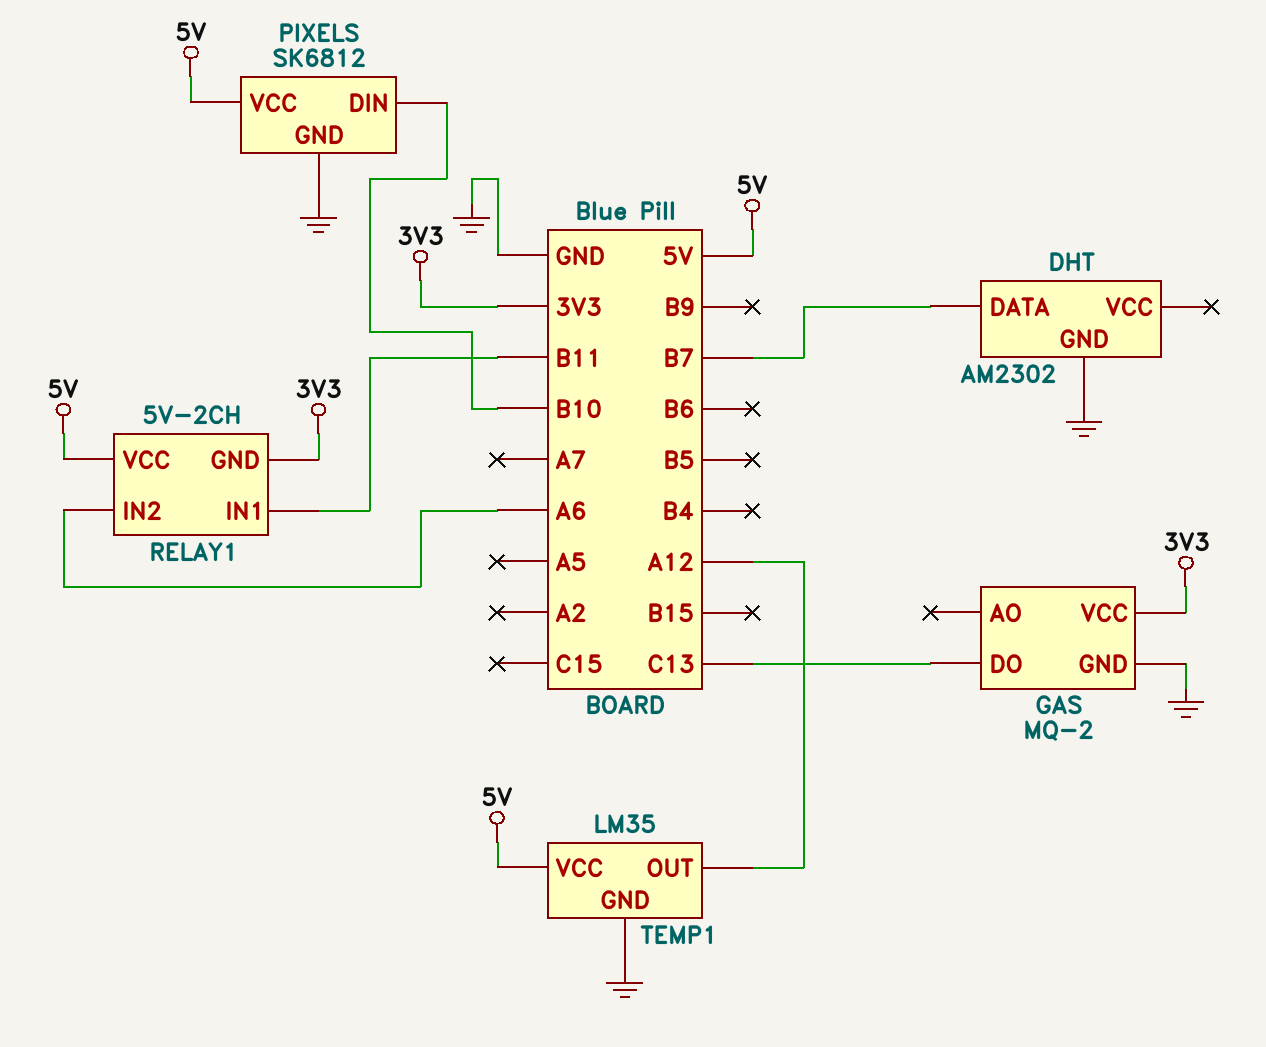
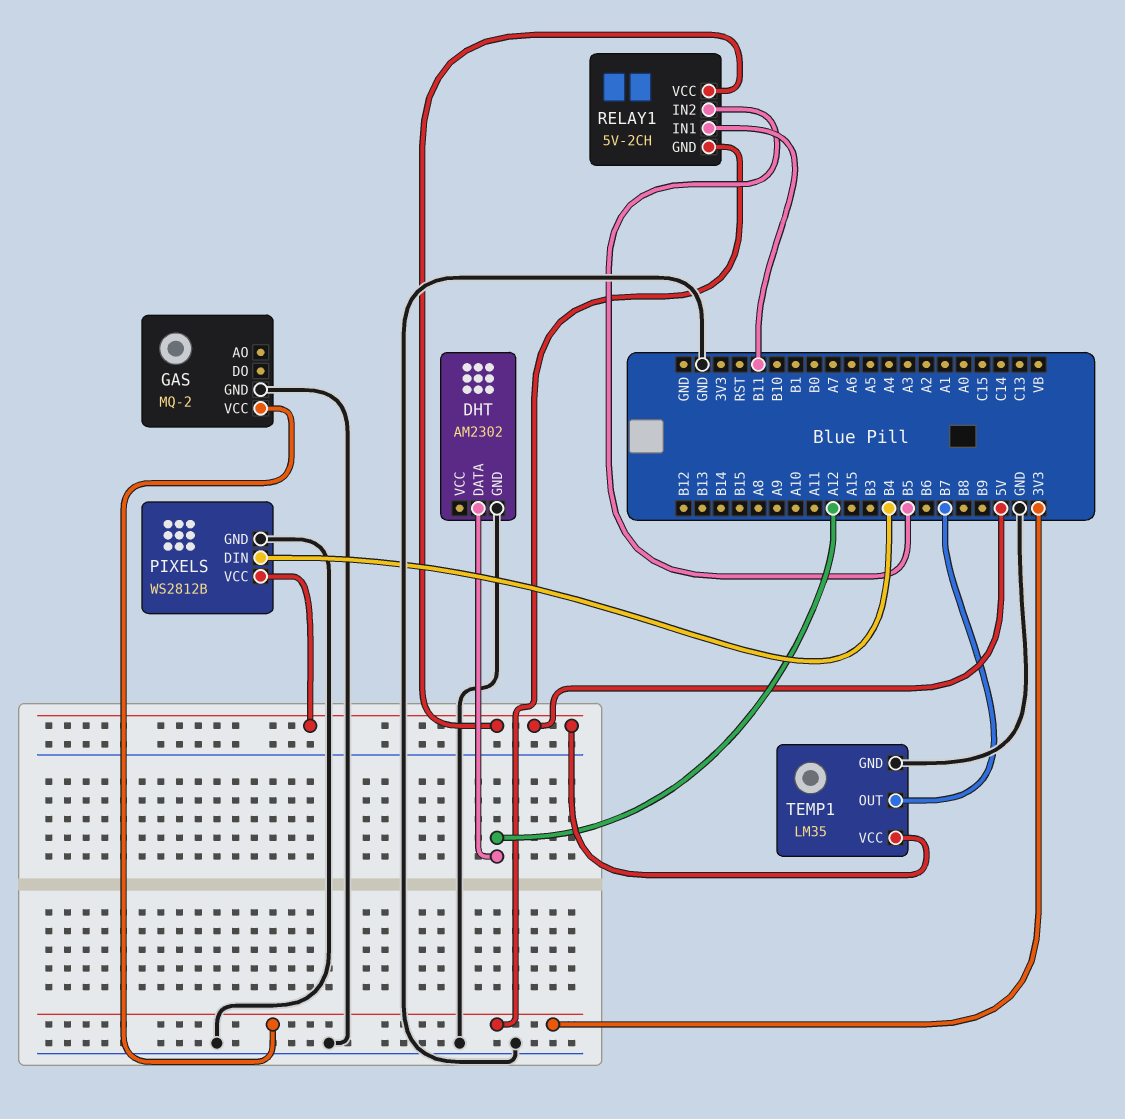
DHT pin DATA: B7 -> A12
GAS pin DO: C13 -> none
PIXELS: SK6812 -> WS2812B
PIXELS pin DIN: B10 -> B4
RELAY1 pin IN2: A6 -> B5
TEMP1 pin OUT: A12 -> B7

+ + +

▸ WORK ORDER
Track down every line of the material containing the string "PIXELS", and copy it.

▸ EXERCISE SOLUTION
PIXELS: SK6812 -> WS2812B
PIXELS pin DIN: B10 -> B4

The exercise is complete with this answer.